* **Task directions**: The full set of entries is to be printed exactly, with pictures excluded.

* **The data**:
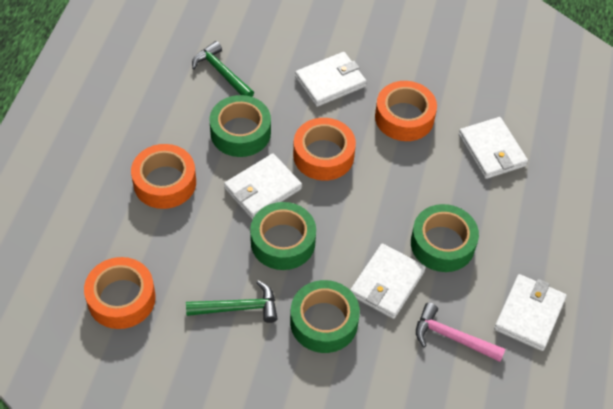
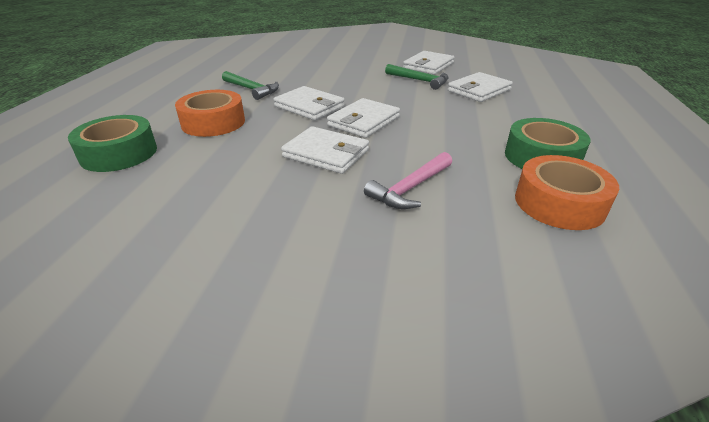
green tape: 4 -> 2
orange tape: 4 -> 2

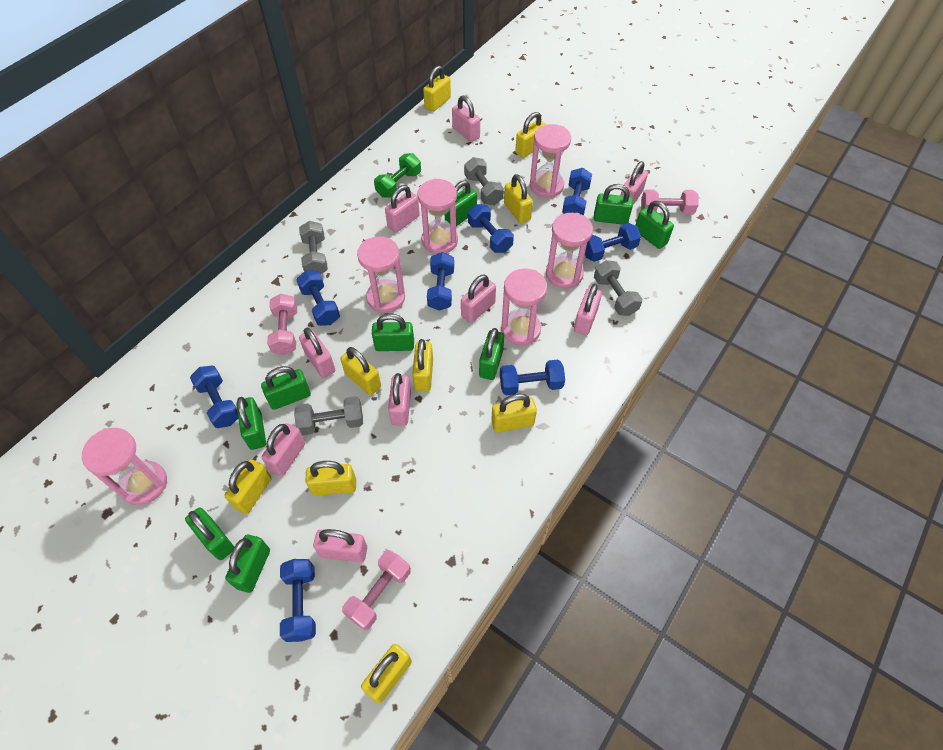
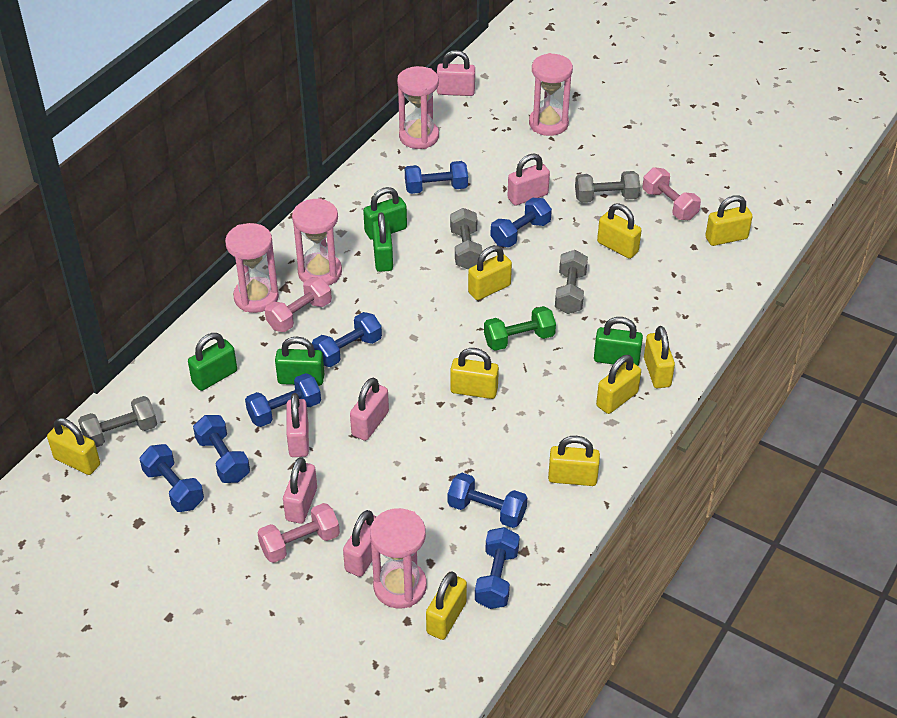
green padlock: 9 -> 5
pink hourglass: 6 -> 5
pink padlock: 9 -> 6

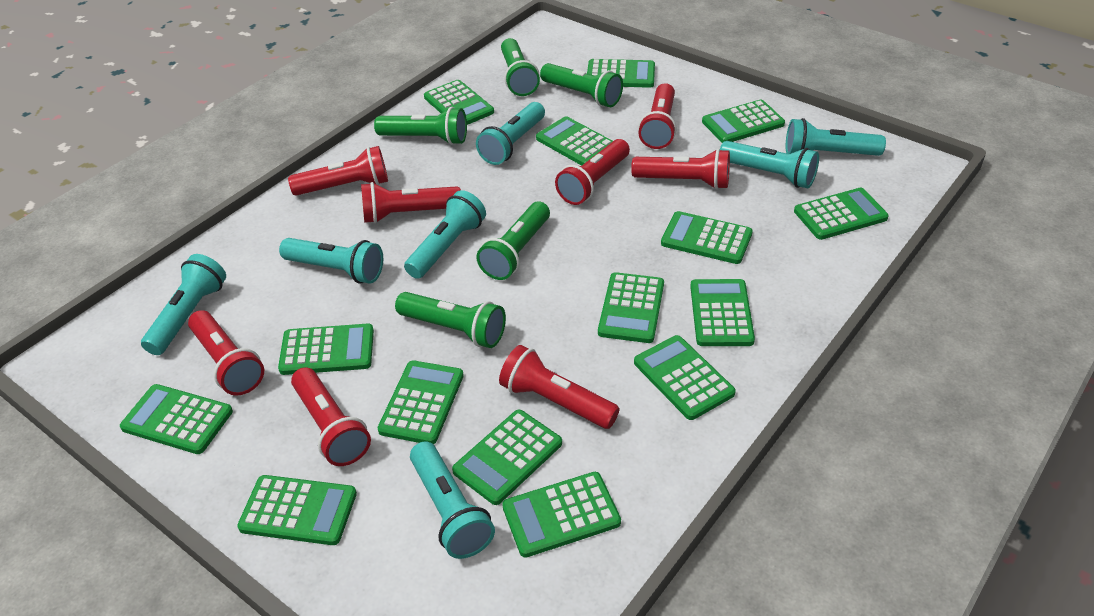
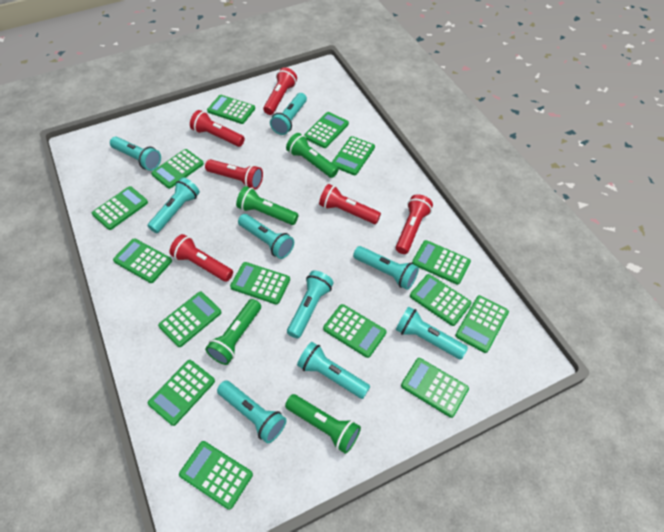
green flashlight: 5 -> 4
red flashlight: 8 -> 6
turquoise flashlight: 7 -> 9

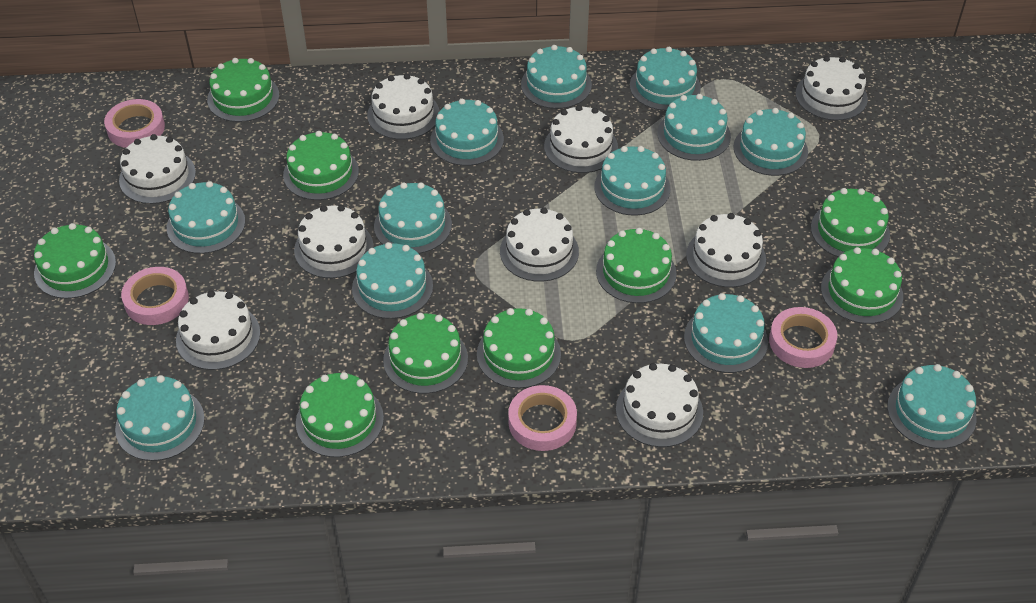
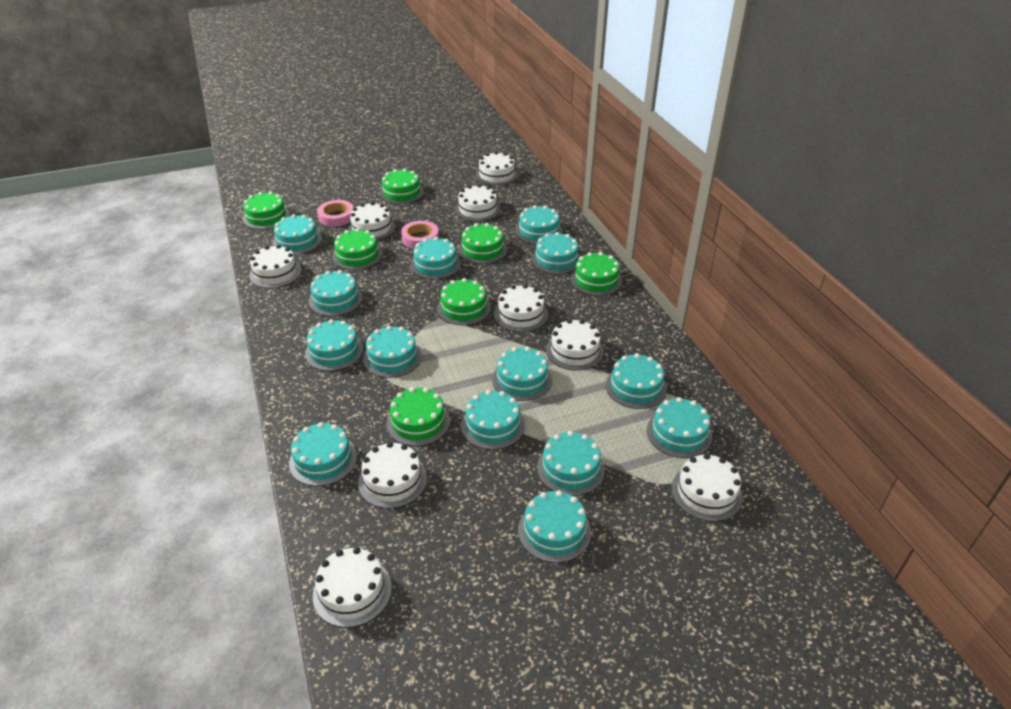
green cake: 9 -> 7
pink tape: 4 -> 2
turquoise cake: 12 -> 14

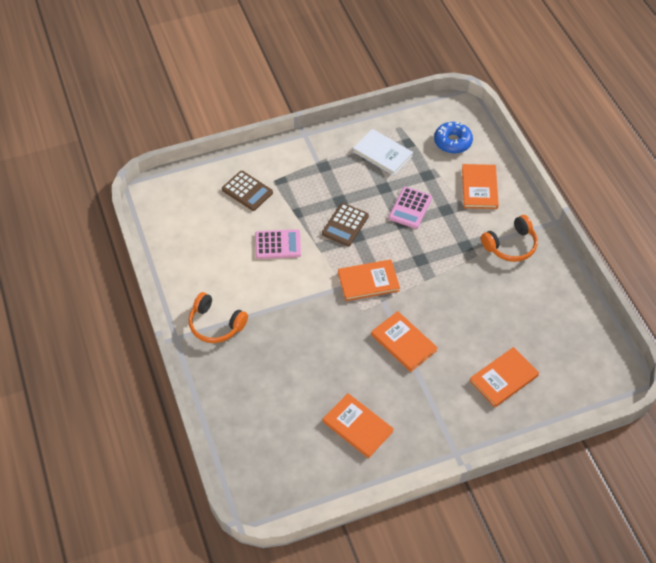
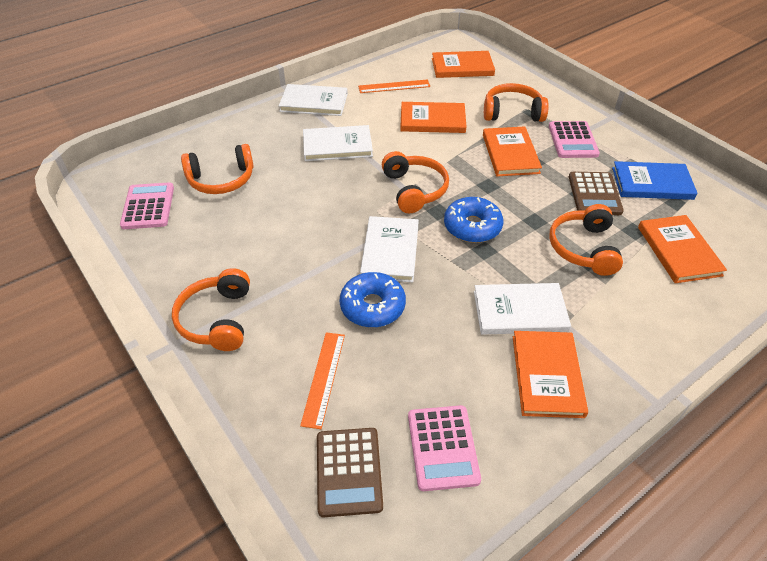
blue book: 0 -> 1
blue donut: 1 -> 2
orange headphones: 2 -> 5
orange ruler: 0 -> 2
pink calculator: 2 -> 3
white book: 1 -> 4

* **Reply**:
green tape: 4 -> 2
orange tape: 4 -> 2

green padlock: 9 -> 5
pink hourglass: 6 -> 5
pink padlock: 9 -> 6

green flashlight: 5 -> 4
red flashlight: 8 -> 6
turquoise flashlight: 7 -> 9

green cake: 9 -> 7
pink tape: 4 -> 2
turquoise cake: 12 -> 14

blue book: 0 -> 1
blue donut: 1 -> 2
orange headphones: 2 -> 5
orange ruler: 0 -> 2
pink calculator: 2 -> 3
white book: 1 -> 4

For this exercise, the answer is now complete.